## WHAT TO DO
Repeat precisely the span of lines below that opens with the line containing "purple scissors: 0 -> 3" and closes with the line containing "yellow phone: 4 -> 1", both included.
[PROVIDED MATERIAL]
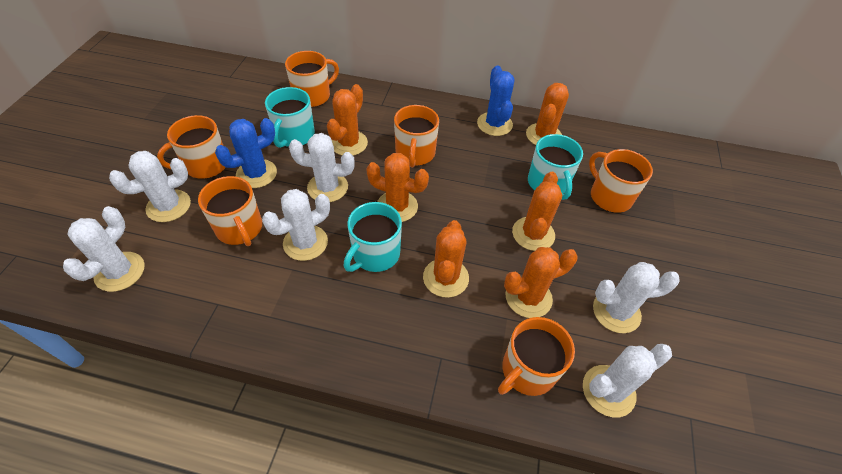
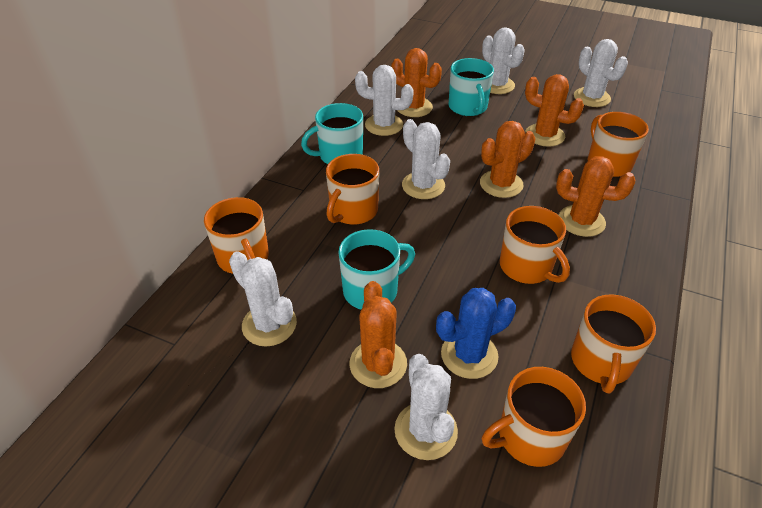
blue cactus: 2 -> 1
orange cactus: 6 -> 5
[/PROVIDED MATERIAL]
[PROVIDED MATERIAL]
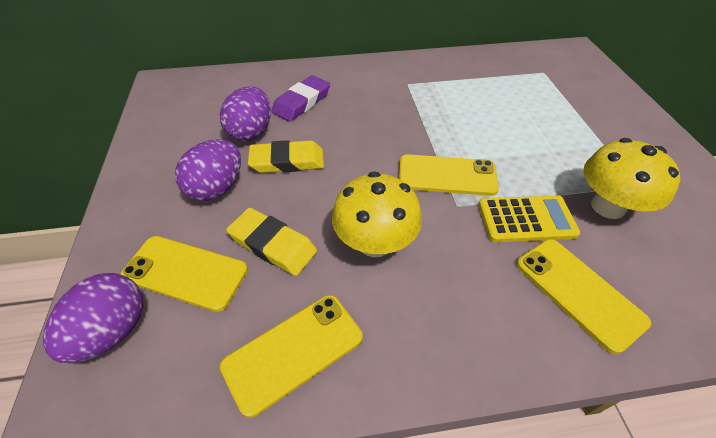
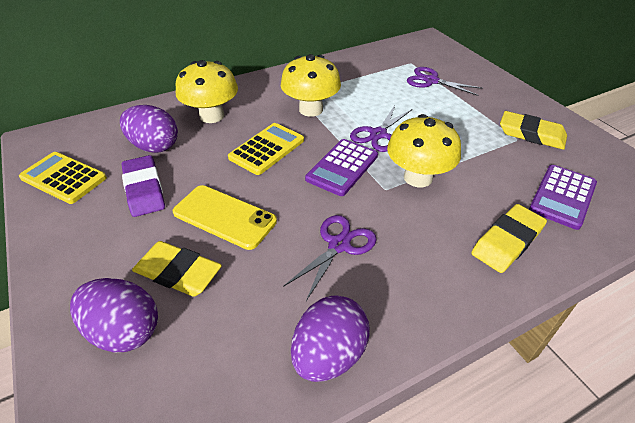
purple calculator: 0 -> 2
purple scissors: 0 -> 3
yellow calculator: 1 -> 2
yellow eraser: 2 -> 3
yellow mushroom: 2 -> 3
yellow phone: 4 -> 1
[/PROVIDED MATERIAL]
[PROVIDED MATERIAL]
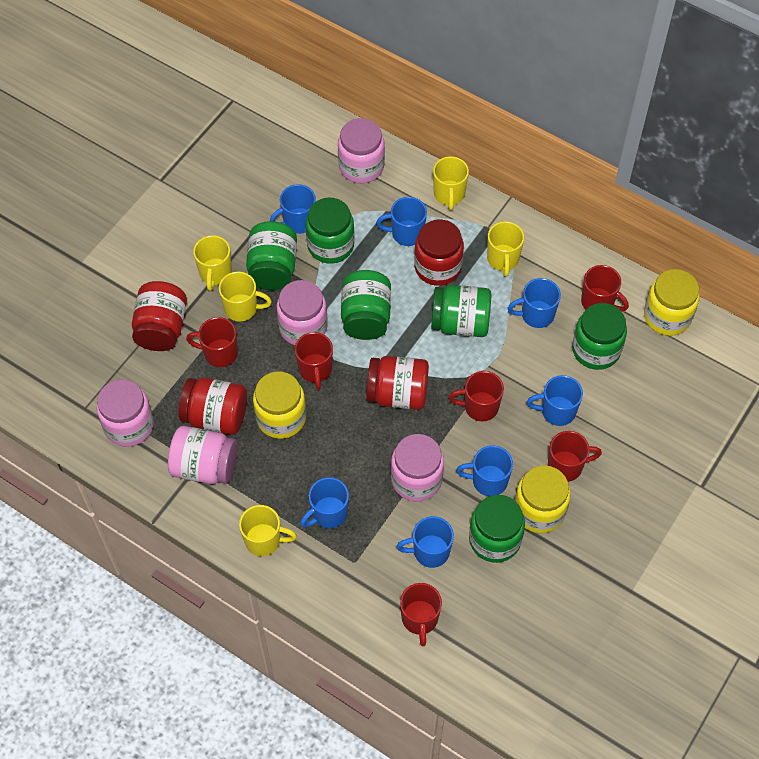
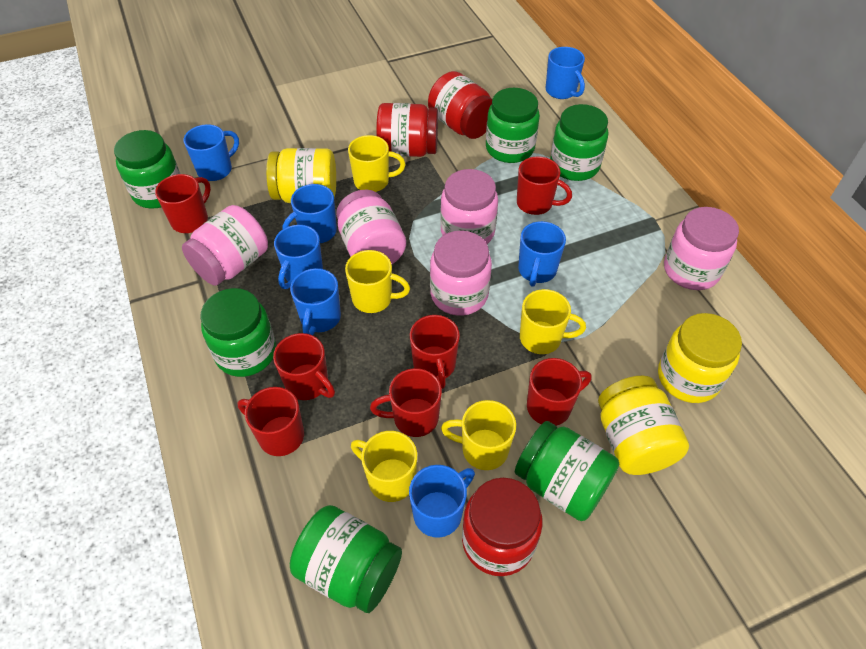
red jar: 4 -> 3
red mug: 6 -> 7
[/PROVIDED MATERIAL]
## RESULT OF THIS EXERCISE
purple scissors: 0 -> 3
yellow calculator: 1 -> 2
yellow eraser: 2 -> 3
yellow mushroom: 2 -> 3
yellow phone: 4 -> 1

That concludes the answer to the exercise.